Instructions to follow: Restate the data exactly as given and keep the pictures out.

Recorded information:

----

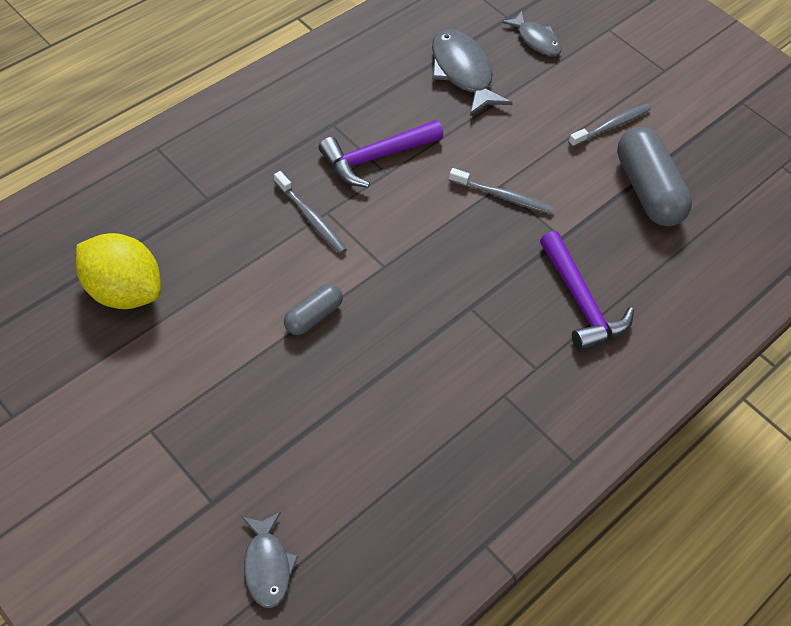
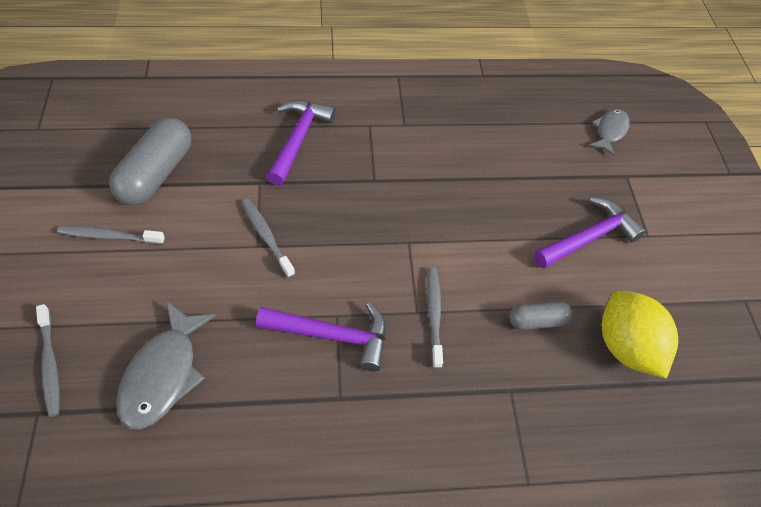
camera: 140 degrees left, 0 degrees up
grey capsule [284,284,343,335] -> grey capsule moved to [509,302,573,330]
grey fish [502,11,562,56] -> grey toothbrush [36,304,60,417]
none -> purple hammer [534,197,646,269]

----

Solution for this task:
camera: 140 degrees left, 0 degrees up
grey capsule [284,284,343,335] -> grey capsule moved to [509,302,573,330]
grey fish [502,11,562,56] -> grey toothbrush [36,304,60,417]
none -> purple hammer [534,197,646,269]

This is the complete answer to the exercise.